= Beginning of Section =
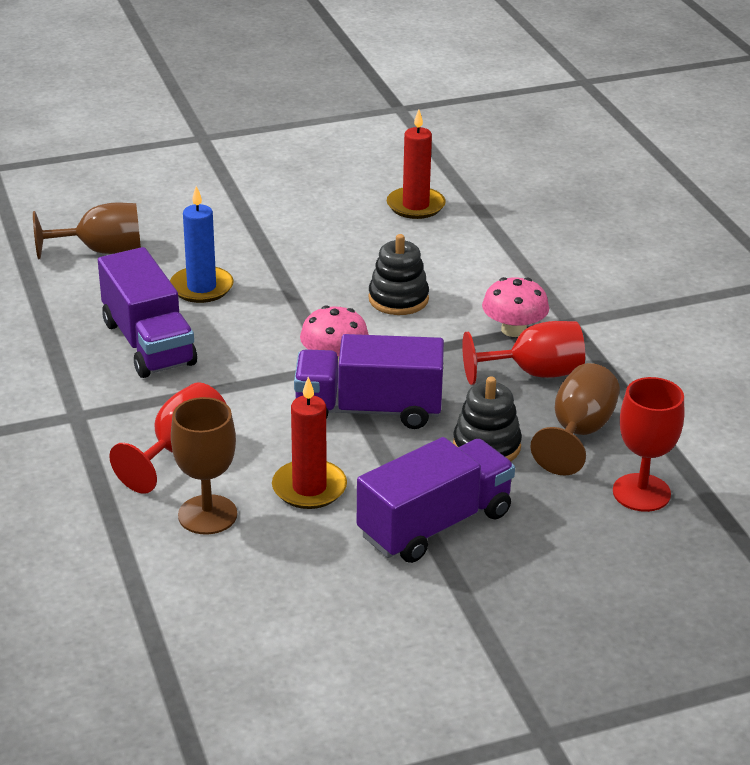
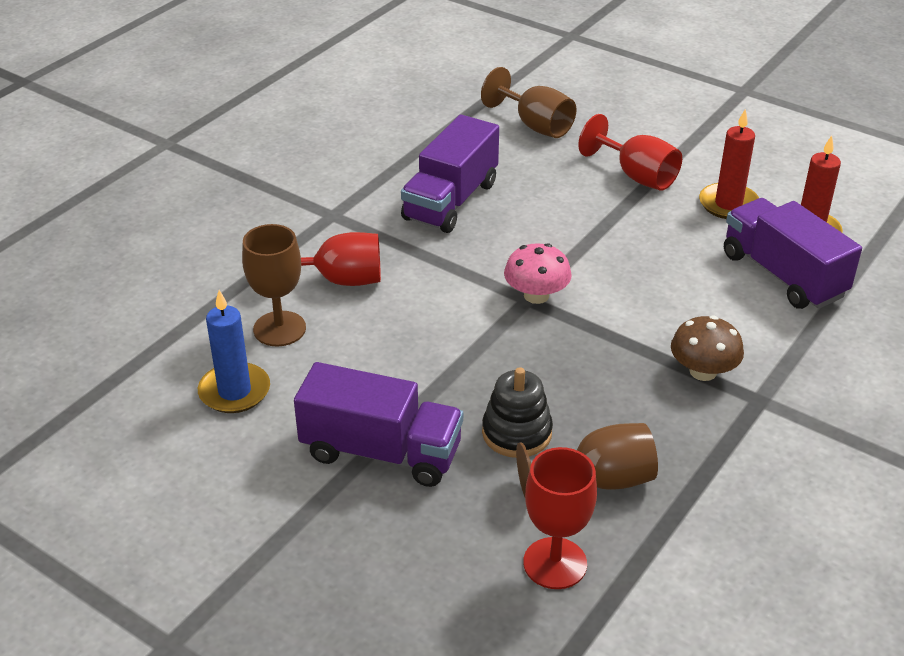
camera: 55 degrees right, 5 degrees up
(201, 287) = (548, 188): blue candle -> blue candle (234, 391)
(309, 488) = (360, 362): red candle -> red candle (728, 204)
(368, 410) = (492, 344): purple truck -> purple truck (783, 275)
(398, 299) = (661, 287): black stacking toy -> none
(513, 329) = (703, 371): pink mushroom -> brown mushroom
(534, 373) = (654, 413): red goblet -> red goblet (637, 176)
= End of Section =
**WHAT YOU SHOULD DO:** The data should be printed again unchanged; leave its pictures out.

**RESPONSE TO THE EXERCISE:**
camera: 55 degrees right, 5 degrees up
(201, 287) = (548, 188): blue candle -> blue candle (234, 391)
(309, 488) = (360, 362): red candle -> red candle (728, 204)
(368, 410) = (492, 344): purple truck -> purple truck (783, 275)
(398, 299) = (661, 287): black stacking toy -> none
(513, 329) = (703, 371): pink mushroom -> brown mushroom
(534, 373) = (654, 413): red goblet -> red goblet (637, 176)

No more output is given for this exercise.